**INSTRUCTIONS FOR THE TASK**
Each line below needs to be returned exactly. Skip any picture.

**Records from a data source**
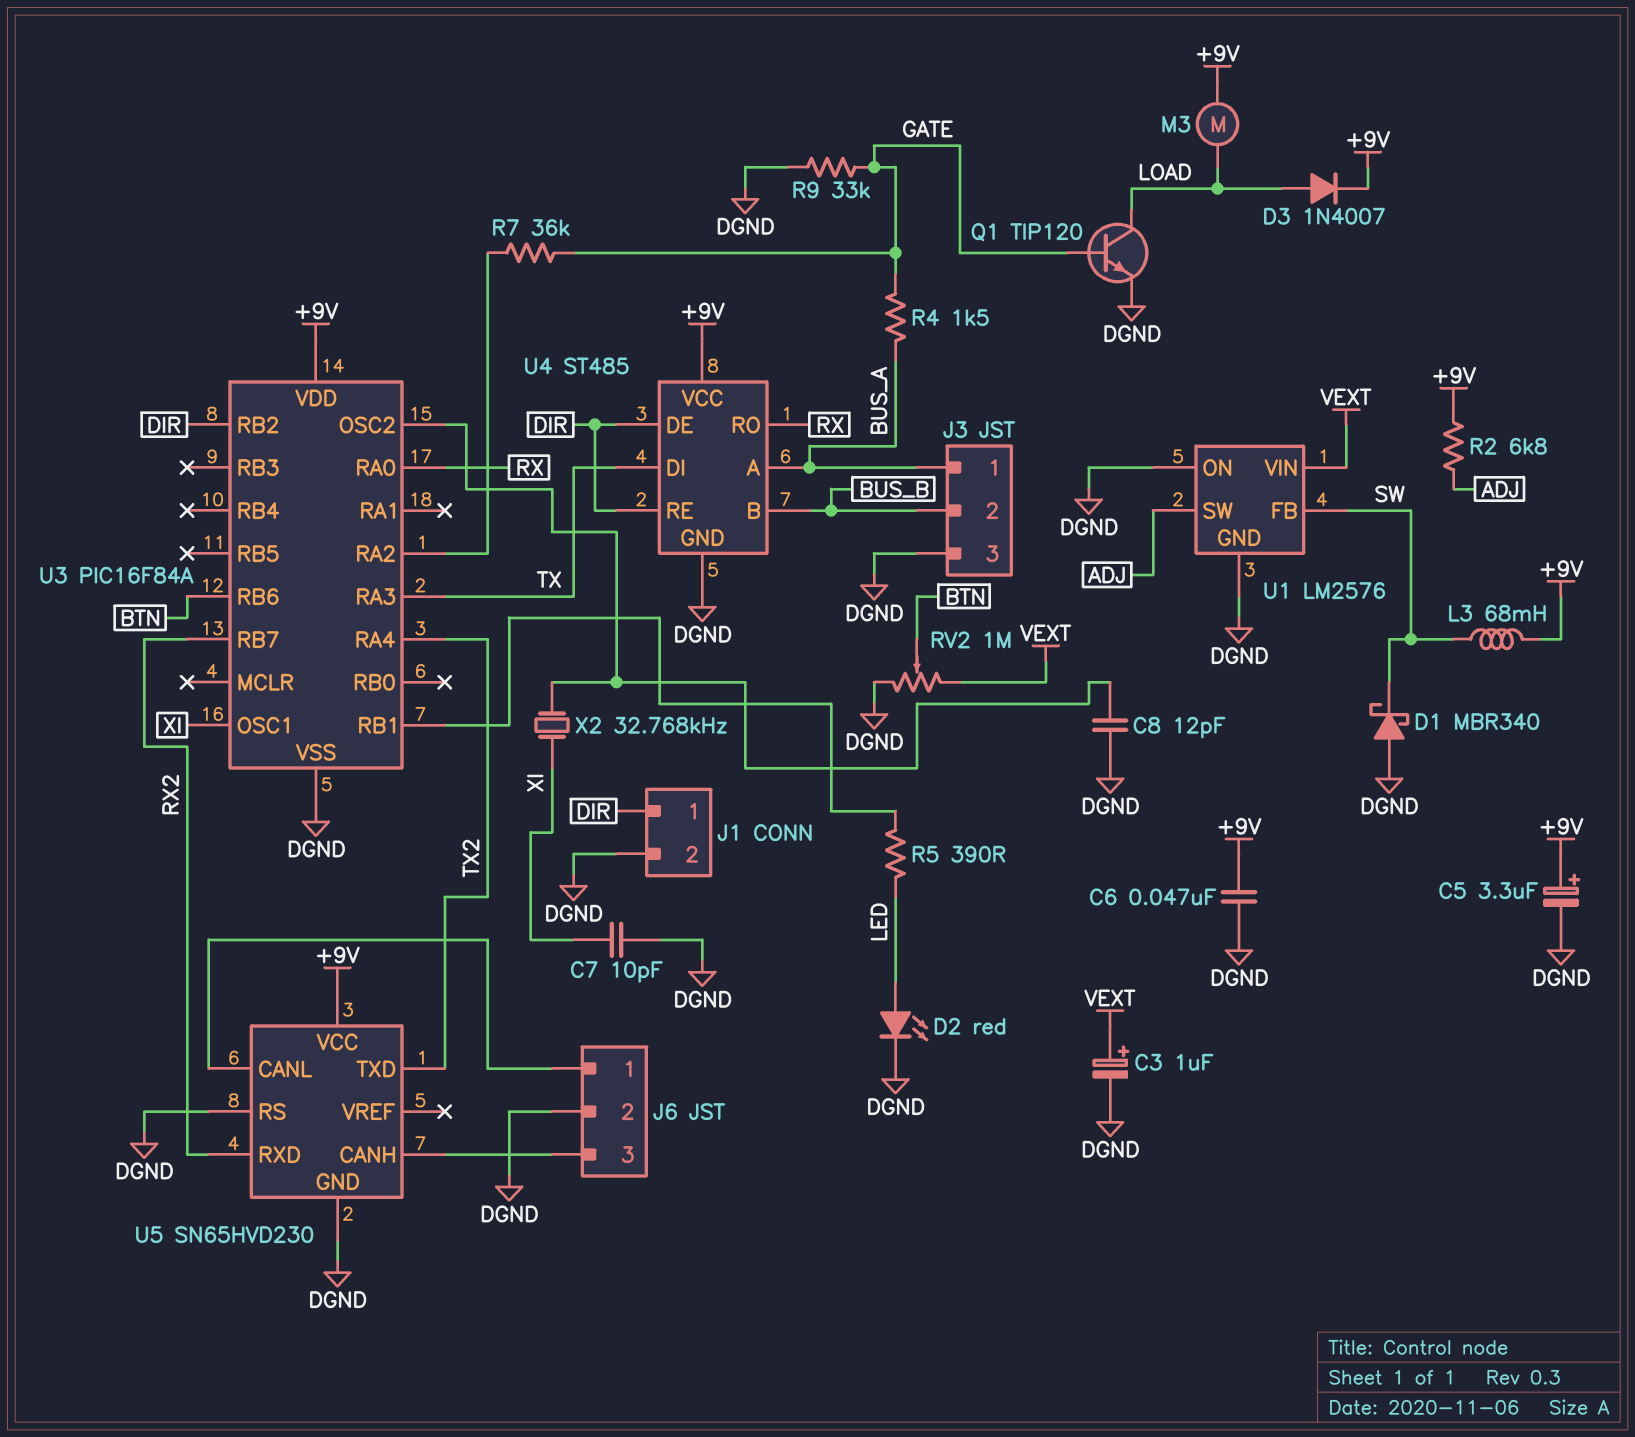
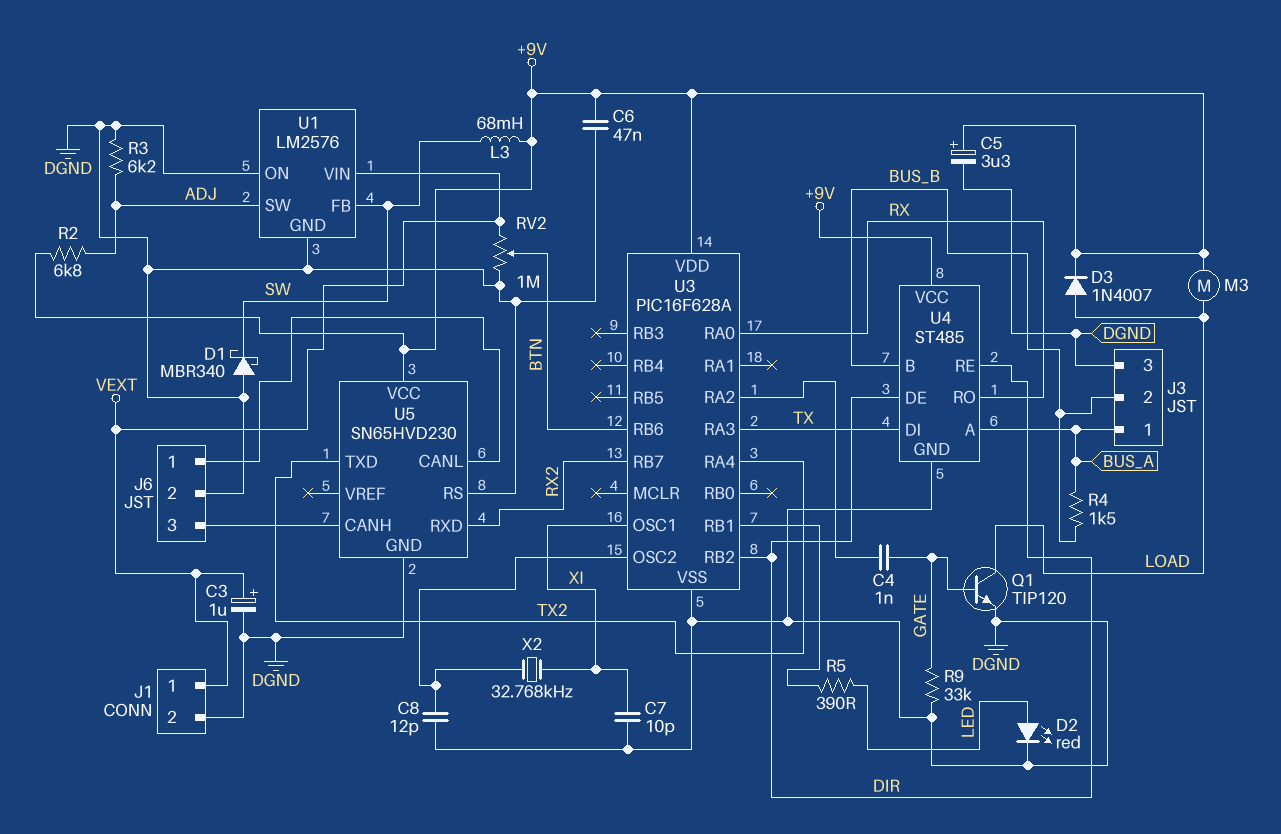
C4: none -> 1nF (GATE, U3/RA2)
J1 pin 1: DIR -> VEXT
R3: none -> 6.2k (ADJ, DGND)
R4: 1.5k (BUS_A, GATE) -> 1.5k (BUS_A, BUS_B)
R7: 36k (GATE, U3/RA2) -> none
U3: PIC16F84A -> PIC16F628A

**REPLY TO THE TASK**
C4: none -> 1nF (GATE, U3/RA2)
J1 pin 1: DIR -> VEXT
R3: none -> 6.2k (ADJ, DGND)
R4: 1.5k (BUS_A, GATE) -> 1.5k (BUS_A, BUS_B)
R7: 36k (GATE, U3/RA2) -> none
U3: PIC16F84A -> PIC16F628A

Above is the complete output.